Records provided -
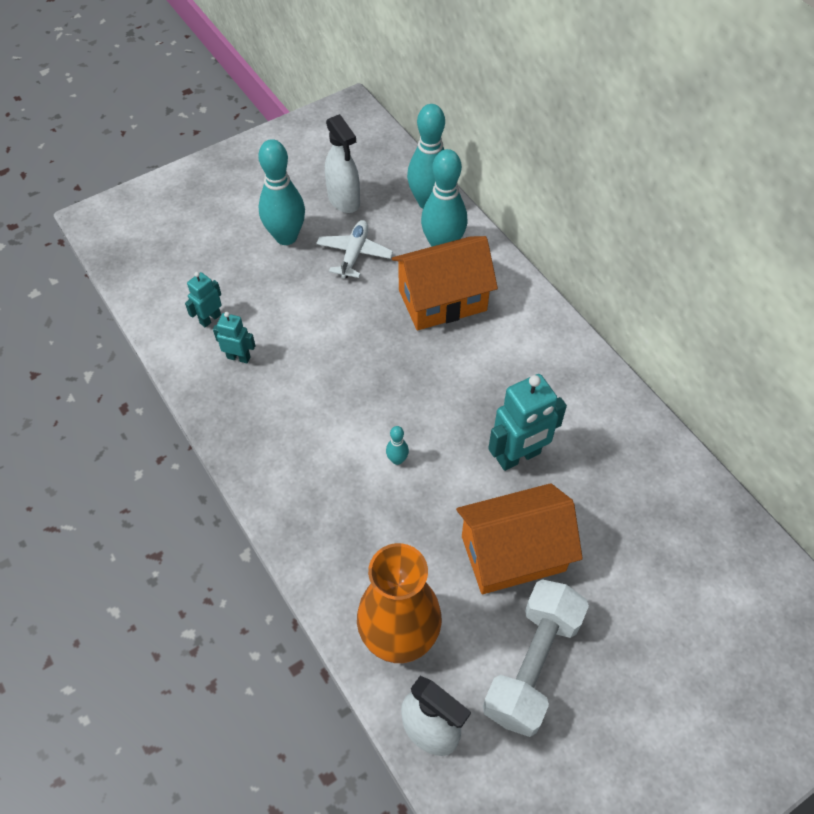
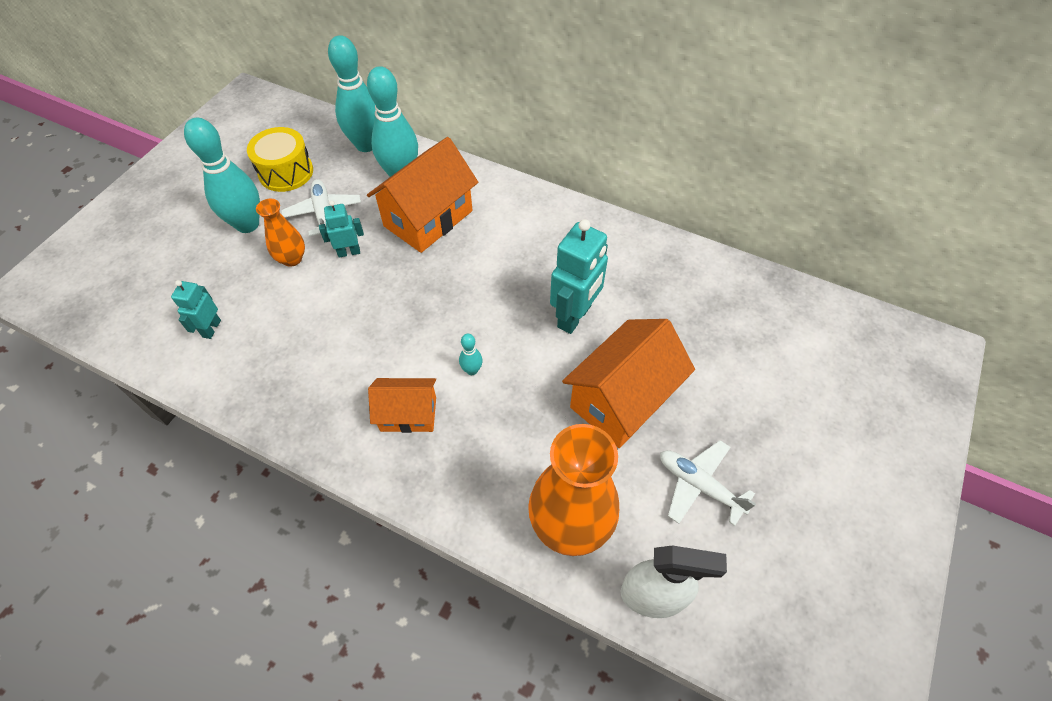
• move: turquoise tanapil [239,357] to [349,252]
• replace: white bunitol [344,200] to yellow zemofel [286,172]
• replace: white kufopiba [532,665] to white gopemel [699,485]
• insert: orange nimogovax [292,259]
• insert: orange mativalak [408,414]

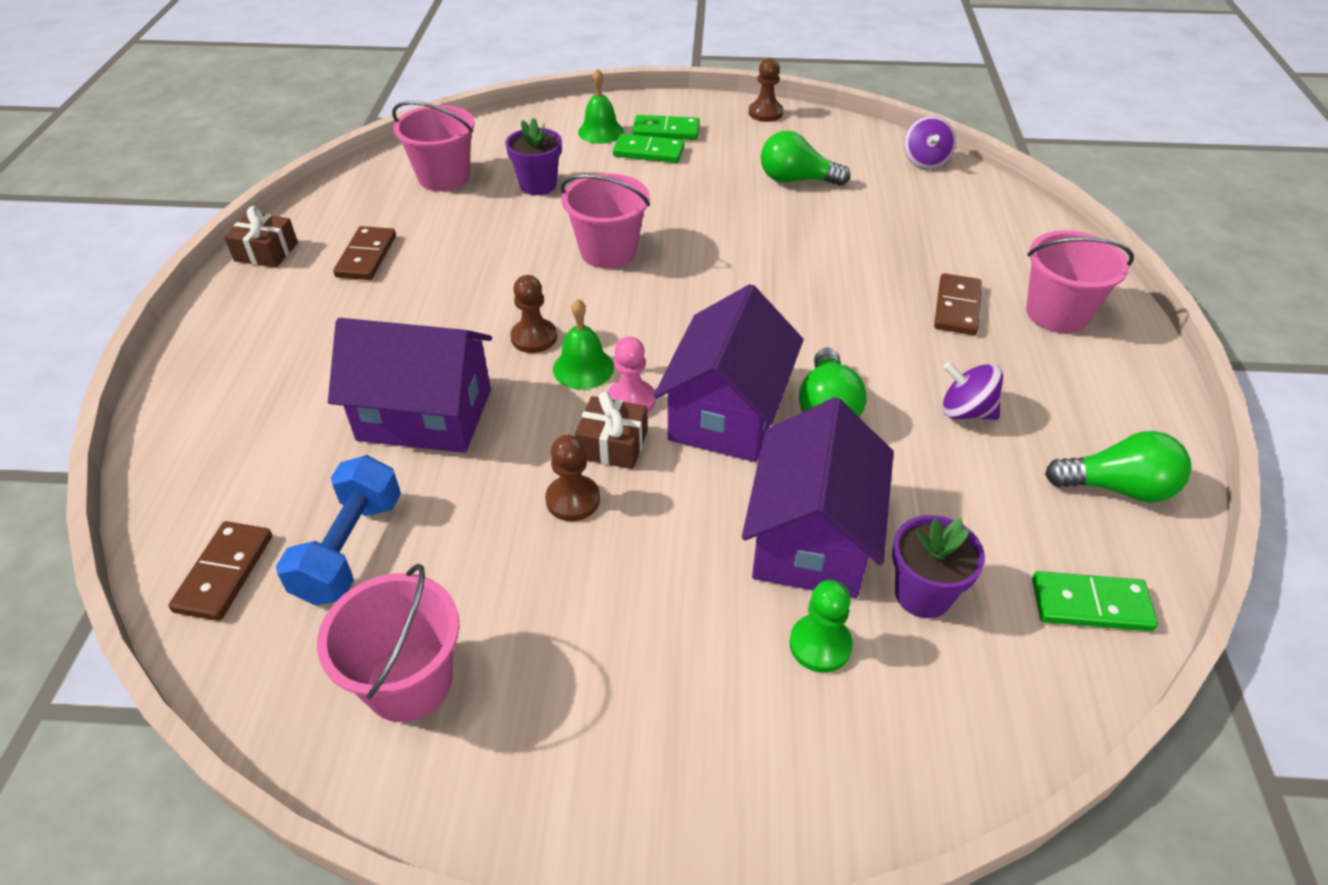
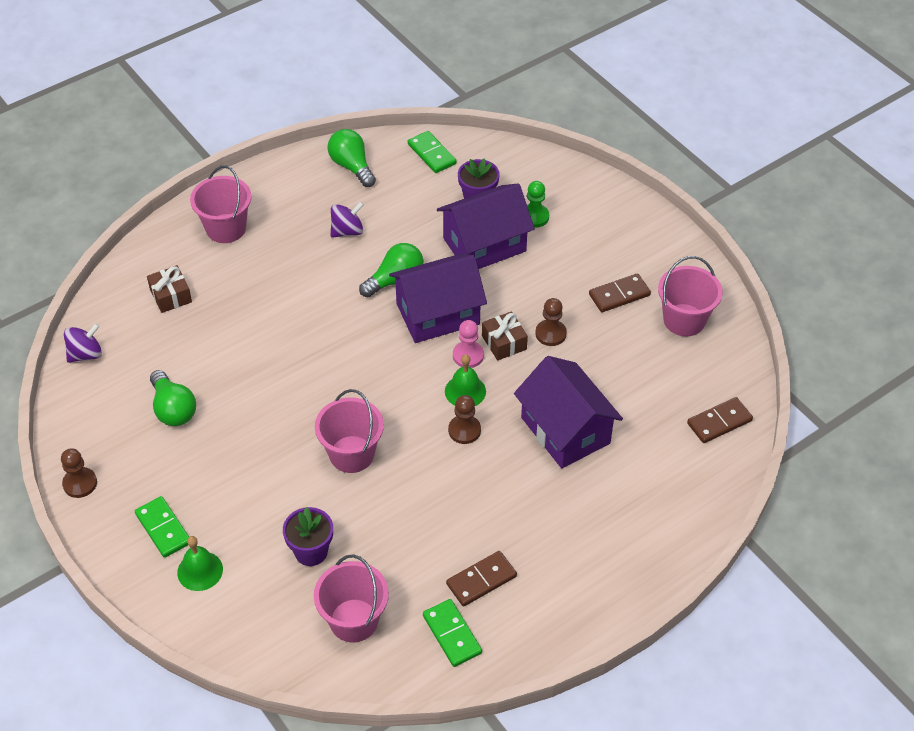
• move: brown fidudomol [266,252] to [171,296]
• delete: blue kufopiba [350,548]
• move: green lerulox [648,152] to [452,634]
• move: brown lerulox [956,307] to [619,295]
• rotate: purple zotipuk [966,411] = [347,231] 105 degrees counterclockwise

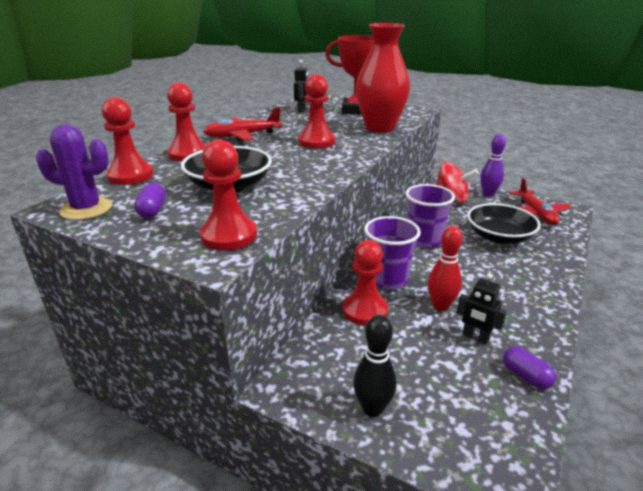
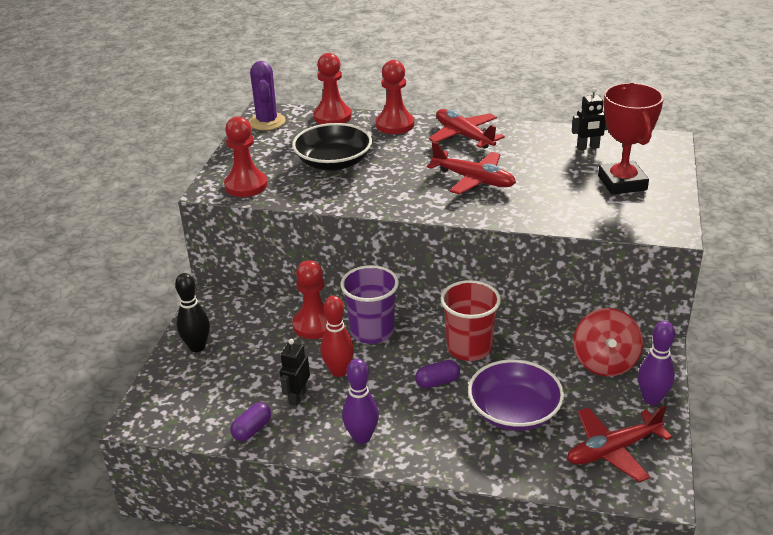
• move: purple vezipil [152,210] to [437,382]
• replace: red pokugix [316,142] to red gopemel [473,180]
• delete: red nimogovax [380,128]
• recolor: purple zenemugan [424,240] to red zenemugan [469,348]
• recolor: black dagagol [499,237] to purple dagagol [514,411]
• insert: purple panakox [362,437]

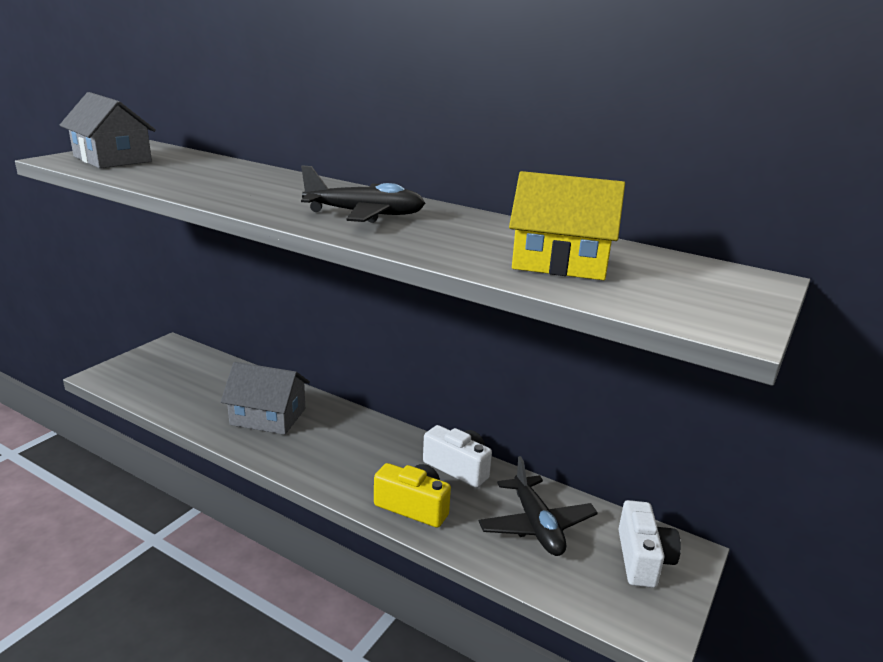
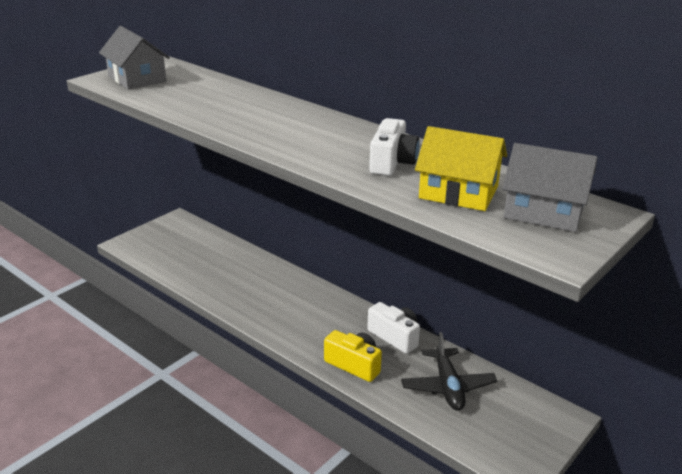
• move: grey mativalak [268,416] to [544,211]
• delete: black gopemel [365,214]
• move: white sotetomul [642,559] to [392,163]

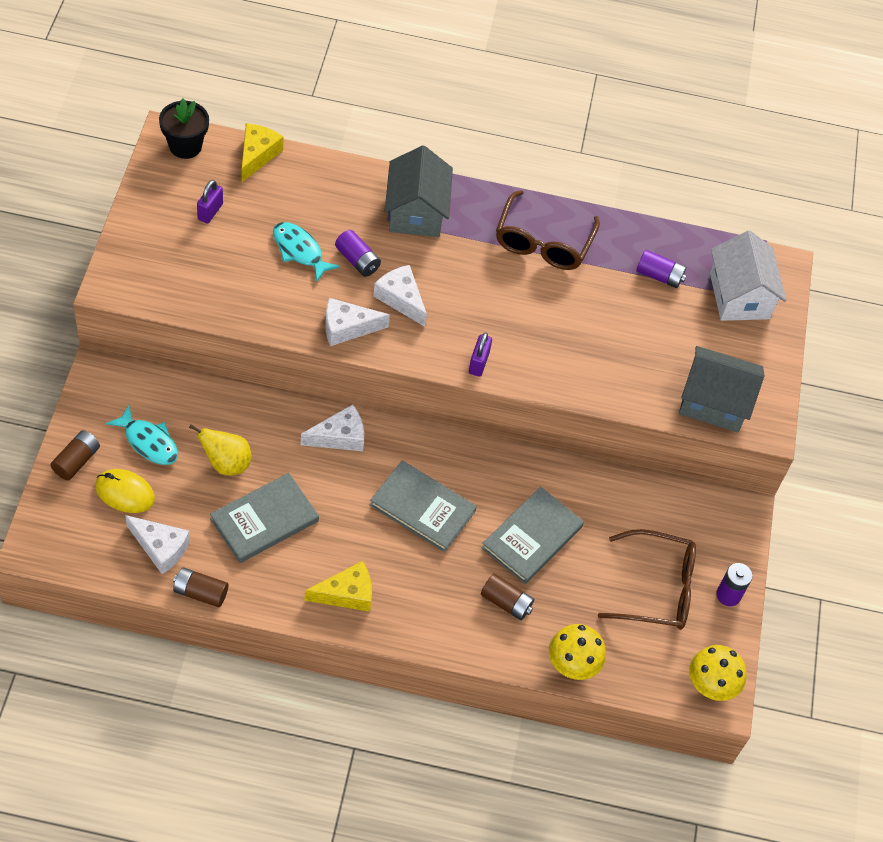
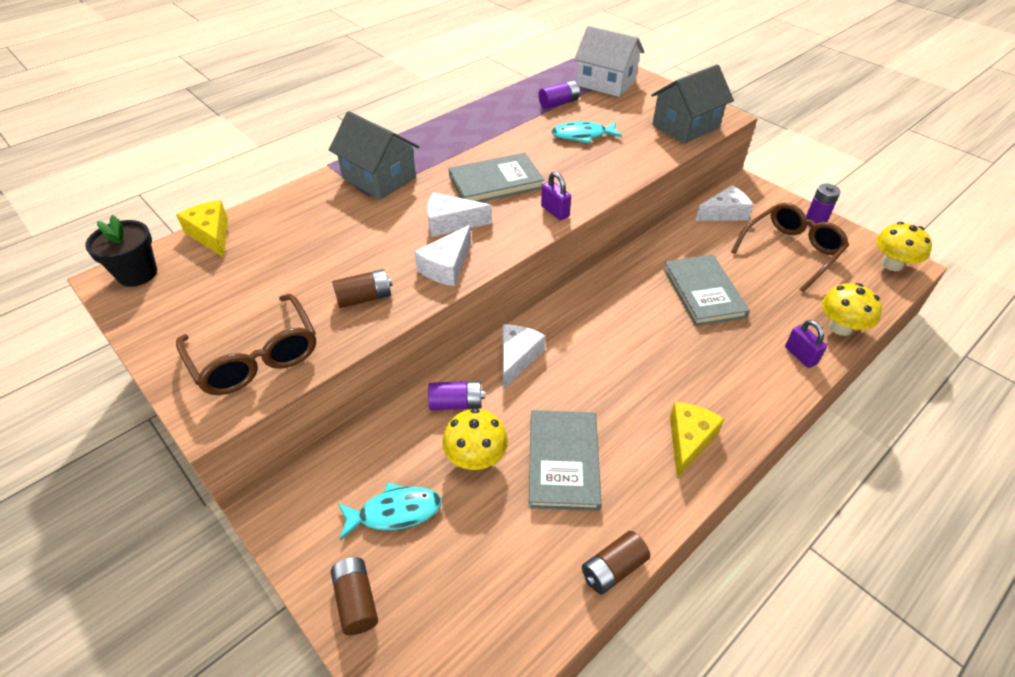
• delete: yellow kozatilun [125,492]
• move: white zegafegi [160,547] to [724,213]
• replace: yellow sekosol [226,463] to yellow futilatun [476,457]
• move: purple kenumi [210,212] to [800,355]
• move: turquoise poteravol [299,251] to [582,136]
• move: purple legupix [357,260] to [456,403]
• move: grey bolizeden [422,508] to [496,182]
• move: brown legupix [506,602] to [364,298]
• move: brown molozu [543,242] to [256,357]

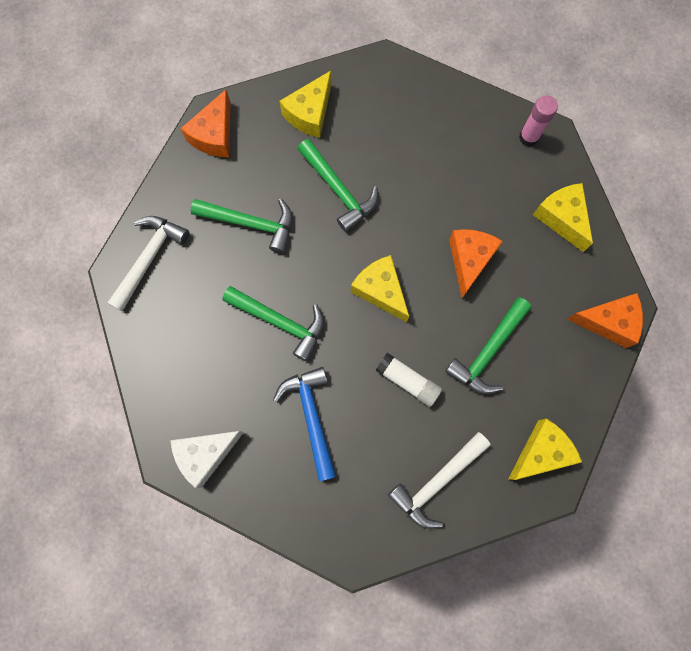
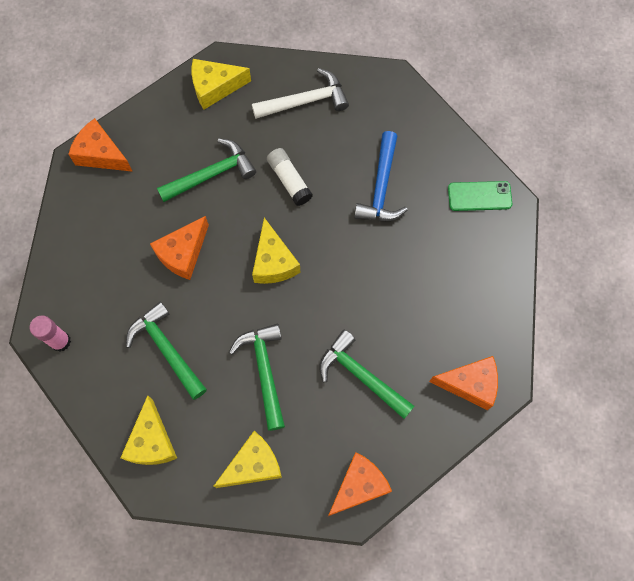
• replace: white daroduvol [149,259] to orange zegafegi [470,384]
• replace: white zegafegi [205,454] to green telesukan [479,196]
• move: green daroduvol [280,322] to [167,349]
• move: yellow zegafegi [561,218] to [152,441]

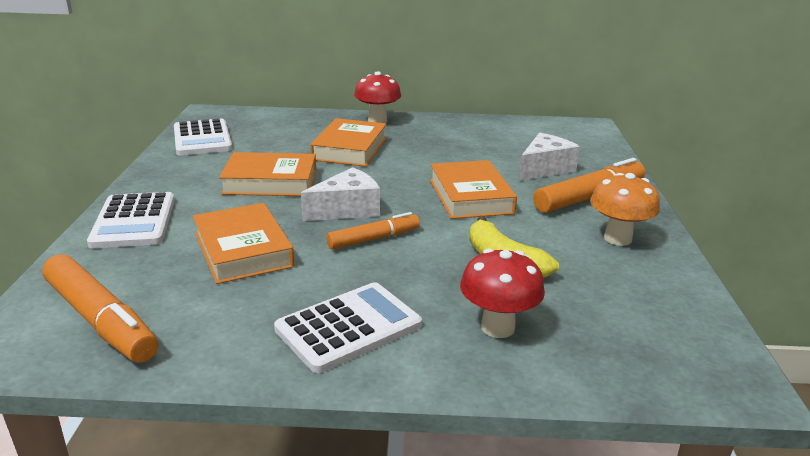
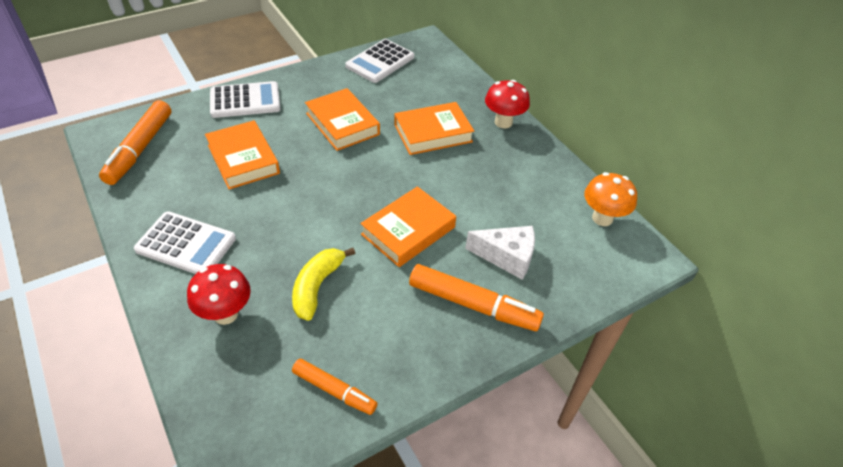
• rotate: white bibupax [134,221] = [245,101] 150 degrees counterclockwise
• rotate: orange bolizeden [243,250] = [243,159] 60 degrees counterclockwise
• delete: white zegafegi [347,209]
• move: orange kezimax [373,239] to [334,390]
• move: orange futilatun [617,238] to [602,218]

Description of the task -
Restate the listing word for word, pictures omitted.

Response below -
• move: turquoise tanapil [239,357] to [349,252]
• replace: white bunitol [344,200] to yellow zemofel [286,172]
• replace: white kufopiba [532,665] to white gopemel [699,485]
• insert: orange nimogovax [292,259]
• insert: orange mativalak [408,414]

• move: brown fidudomol [266,252] to [171,296]
• delete: blue kufopiba [350,548]
• move: green lerulox [648,152] to [452,634]
• move: brown lerulox [956,307] to [619,295]
• rotate: purple zotipuk [966,411] = [347,231] 105 degrees counterclockwise

• move: purple vezipil [152,210] to [437,382]
• replace: red pokugix [316,142] to red gopemel [473,180]
• delete: red nimogovax [380,128]
• recolor: purple zenemugan [424,240] to red zenemugan [469,348]
• recolor: black dagagol [499,237] to purple dagagol [514,411]
• insert: purple panakox [362,437]

• move: grey mativalak [268,416] to [544,211]
• delete: black gopemel [365,214]
• move: white sotetomul [642,559] to [392,163]

• delete: yellow kozatilun [125,492]
• move: white zegafegi [160,547] to [724,213]
• replace: yellow sekosol [226,463] to yellow futilatun [476,457]
• move: purple kenumi [210,212] to [800,355]
• move: turquoise poteravol [299,251] to [582,136]
• move: purple legupix [357,260] to [456,403]
• move: grey bolizeden [422,508] to [496,182]
• move: brown legupix [506,602] to [364,298]
• move: brown molozu [543,242] to [256,357]

• replace: white daroduvol [149,259] to orange zegafegi [470,384]
• replace: white zegafegi [205,454] to green telesukan [479,196]
• move: green daroduvol [280,322] to [167,349]
• move: yellow zegafegi [561,218] to [152,441]

• rotate: white bibupax [134,221] = [245,101] 150 degrees counterclockwise
• rotate: orange bolizeden [243,250] = [243,159] 60 degrees counterclockwise
• delete: white zegafegi [347,209]
• move: orange kezimax [373,239] to [334,390]
• move: orange futilatun [617,238] to [602,218]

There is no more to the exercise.